= About this task =
Apart from the pictures, every entry below must be given again exactly.

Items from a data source
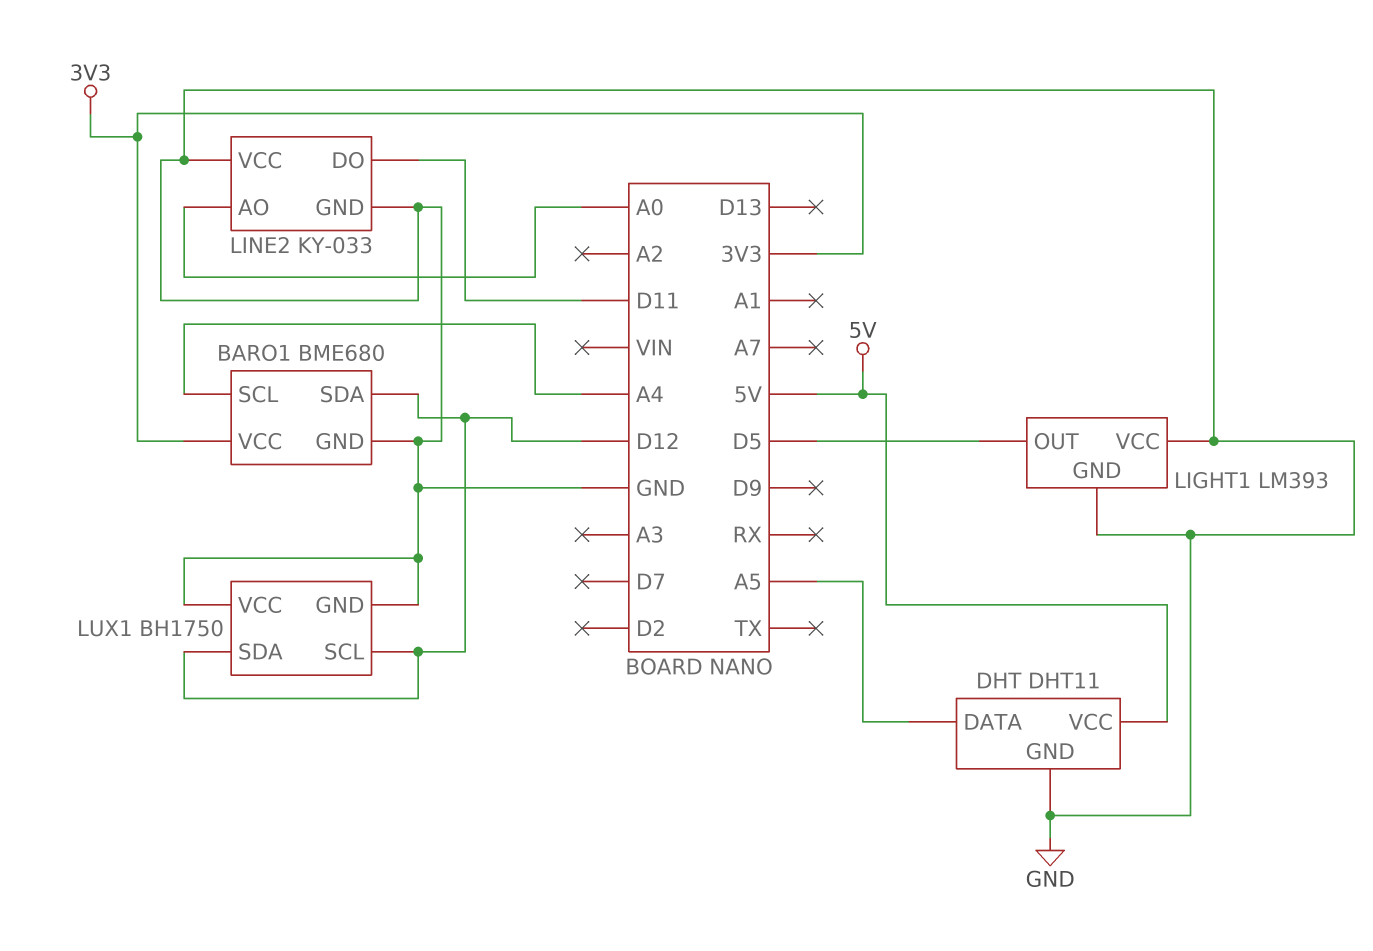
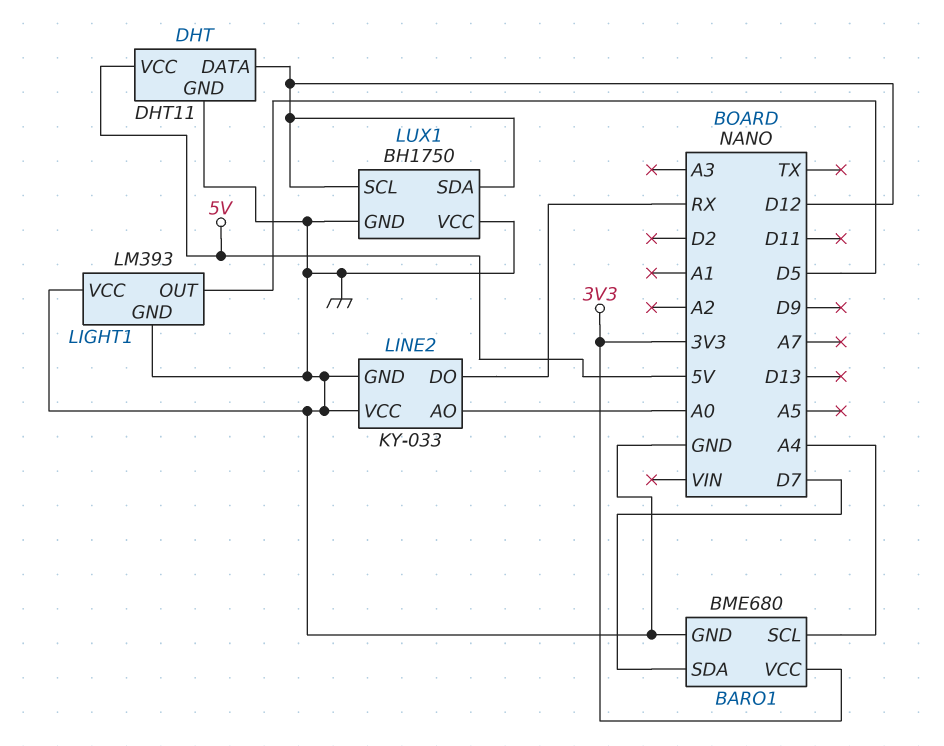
BARO1 pin SDA: D12 -> D7
DHT pin DATA: A5 -> D12
LINE2 pin DO: D11 -> RX

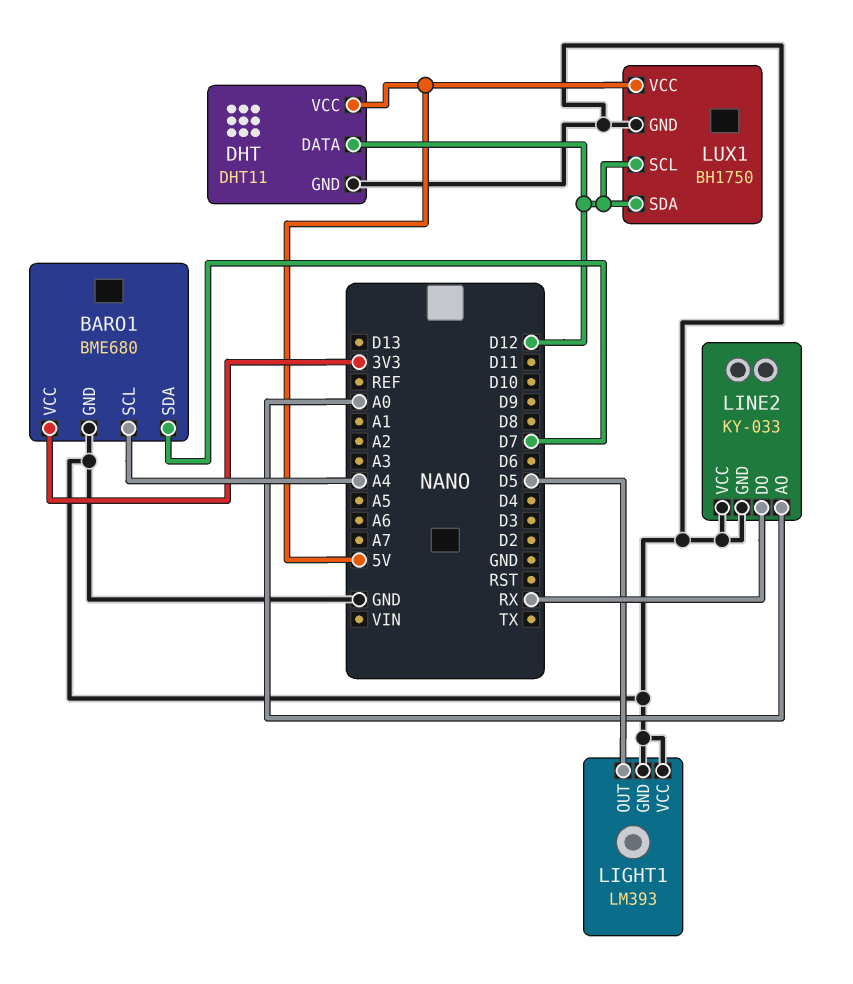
LUX1 pin VCC: GND -> 5V

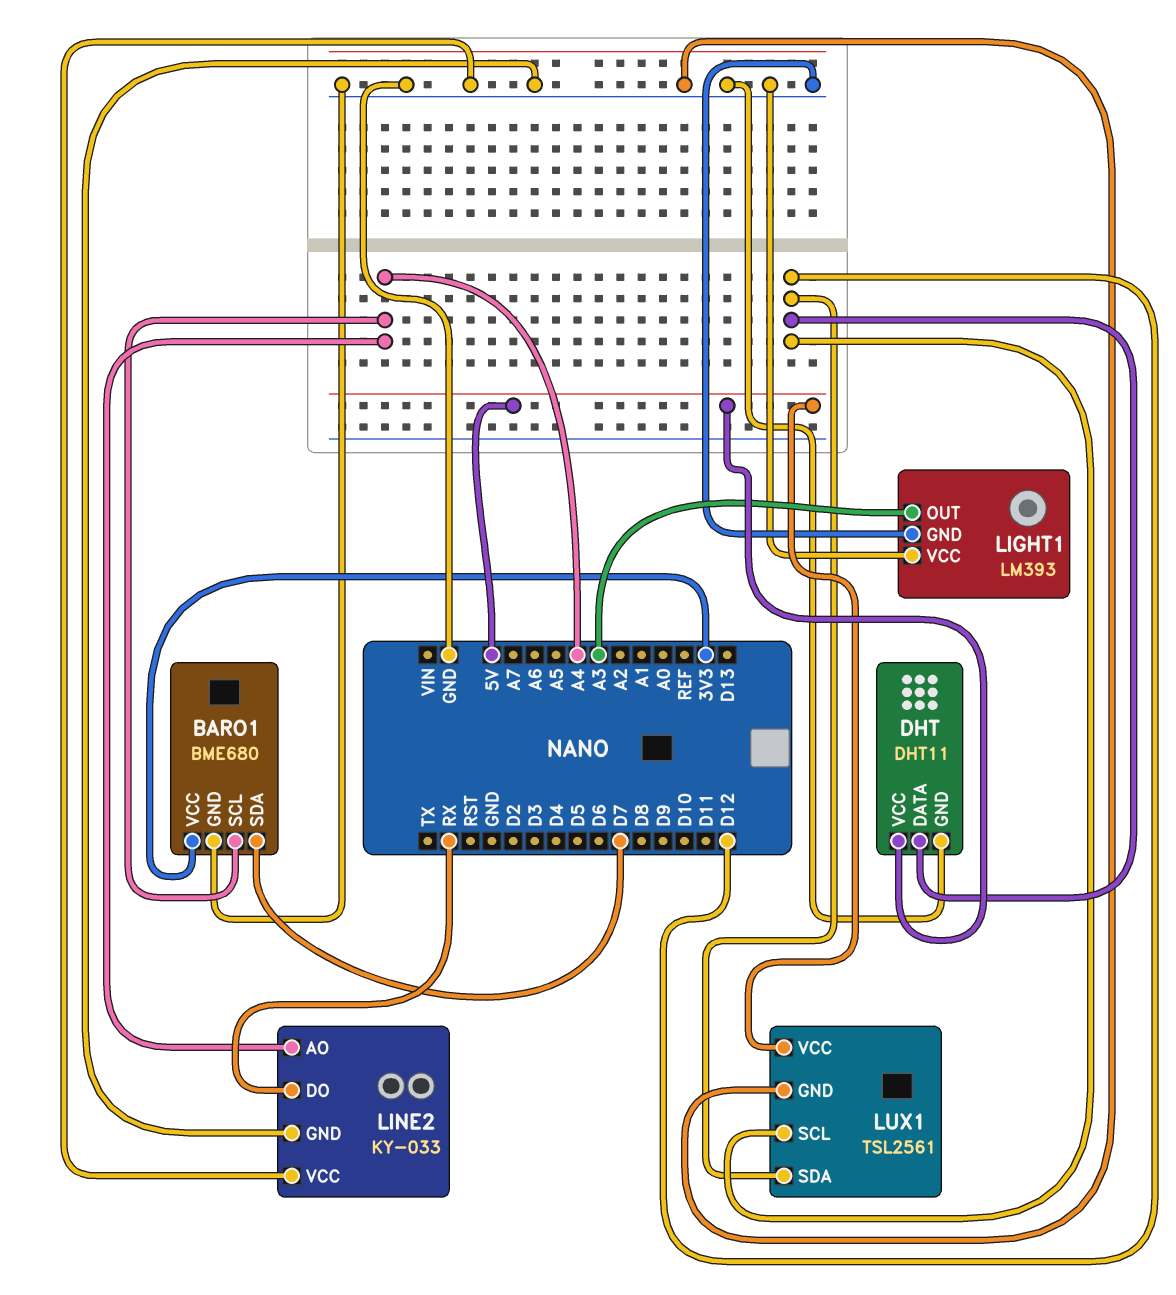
LIGHT1 pin OUT: D5 -> A3
LINE2 pin AO: A0 -> A4
LUX1: BH1750 -> TSL2561

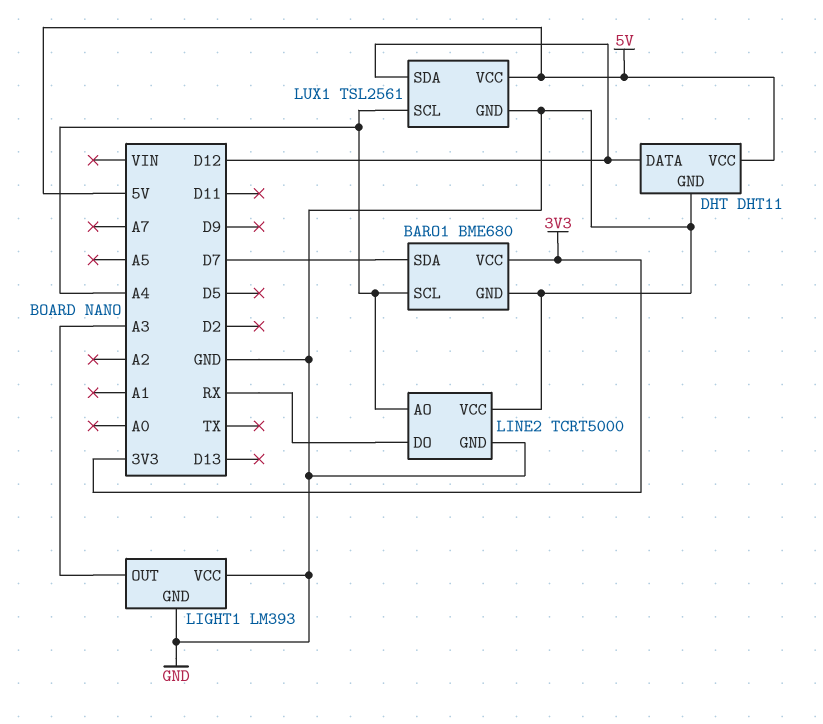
LINE2: KY-033 -> TCRT5000
LUX1 pin SCL: D12 -> A4

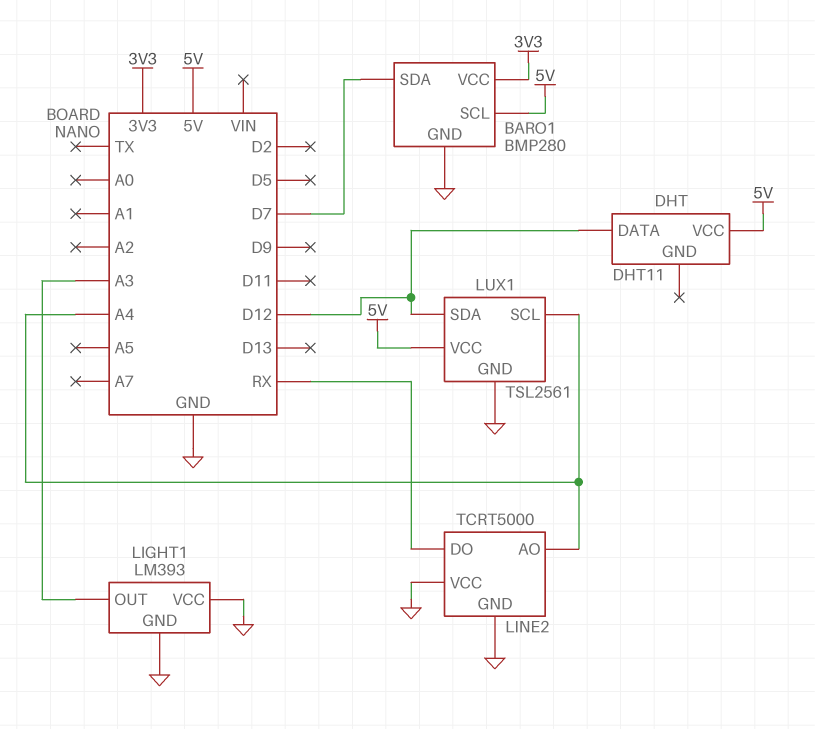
BARO1: BME680 -> BMP280
BARO1 pin SCL: A4 -> 5V
DHT pin GND: GND -> none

= Task answer =
BARO1 pin SDA: D12 -> D7
DHT pin DATA: A5 -> D12
LINE2 pin DO: D11 -> RX

LUX1 pin VCC: GND -> 5V

LIGHT1 pin OUT: D5 -> A3
LINE2 pin AO: A0 -> A4
LUX1: BH1750 -> TSL2561

LINE2: KY-033 -> TCRT5000
LUX1 pin SCL: D12 -> A4

BARO1: BME680 -> BMP280
BARO1 pin SCL: A4 -> 5V
DHT pin GND: GND -> none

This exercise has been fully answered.